What is needed →
Please restate each entry word for word and leave the pictures out.

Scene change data
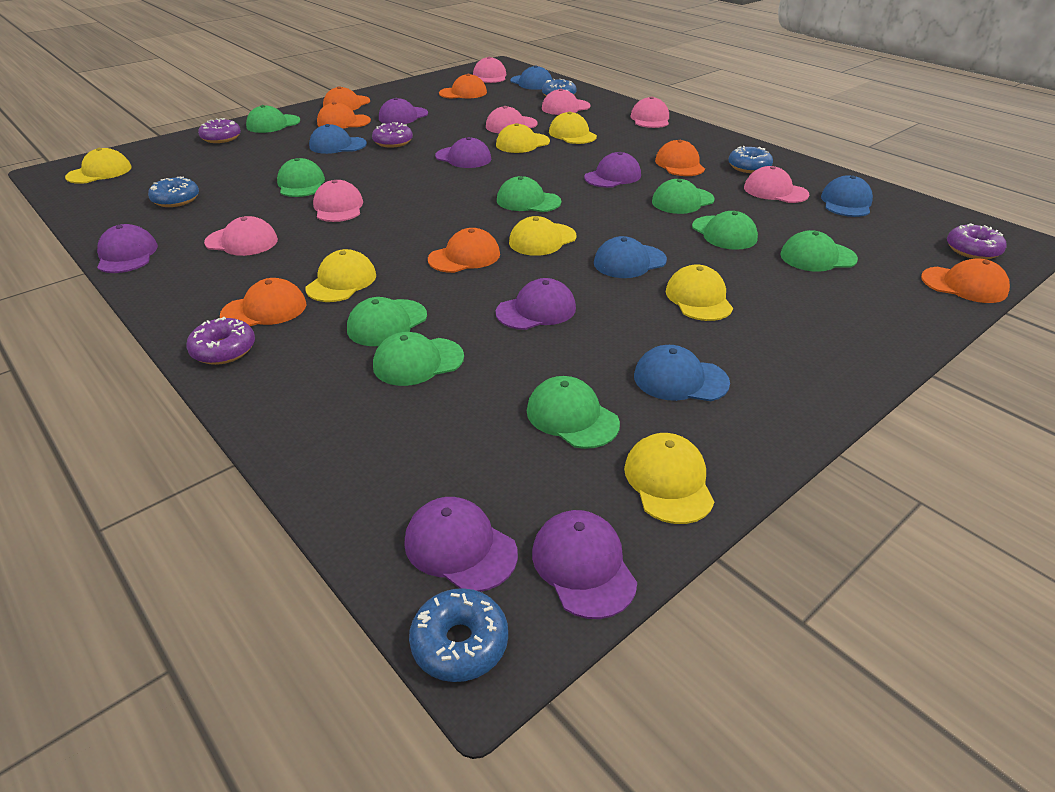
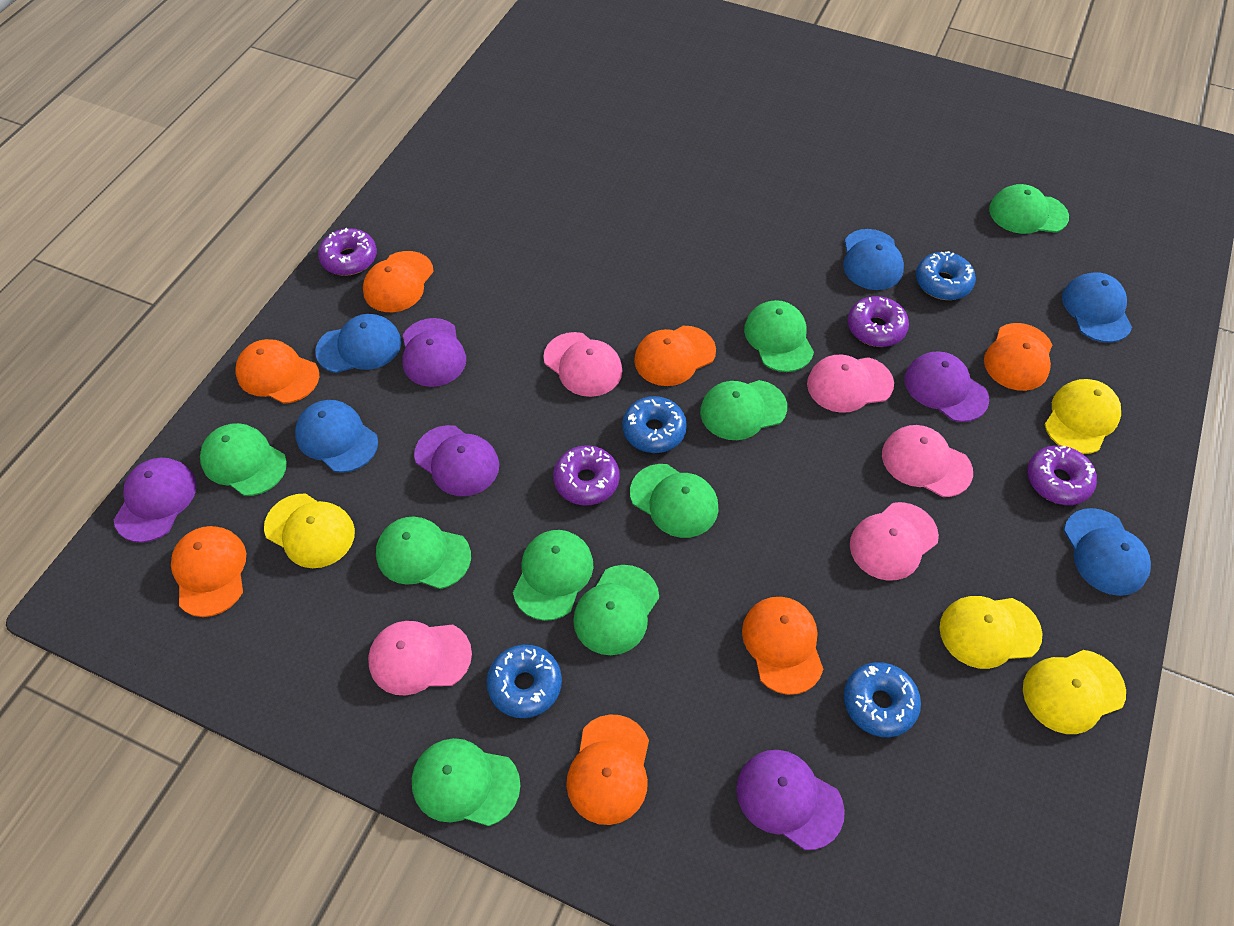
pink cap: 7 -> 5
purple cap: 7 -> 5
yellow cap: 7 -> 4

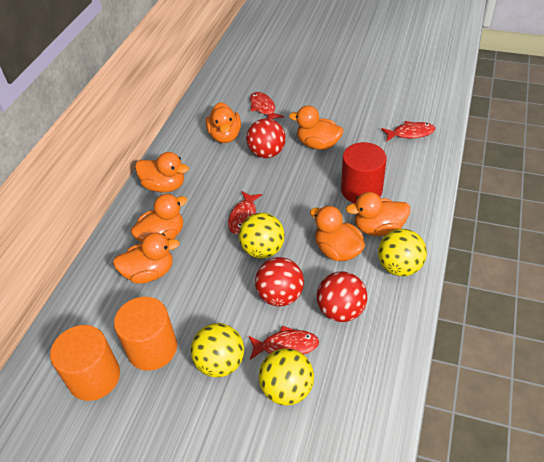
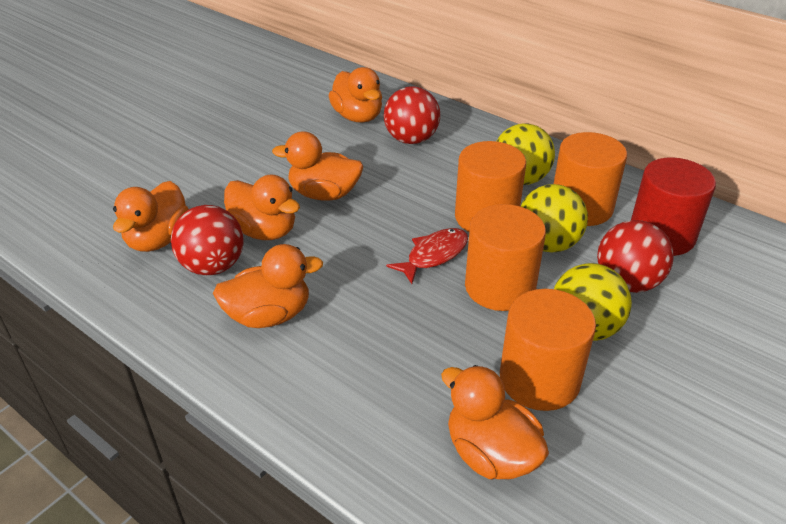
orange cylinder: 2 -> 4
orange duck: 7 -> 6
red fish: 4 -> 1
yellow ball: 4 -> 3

Task result →
pink cap: 7 -> 5
purple cap: 7 -> 5
yellow cap: 7 -> 4

orange cylinder: 2 -> 4
orange duck: 7 -> 6
red fish: 4 -> 1
yellow ball: 4 -> 3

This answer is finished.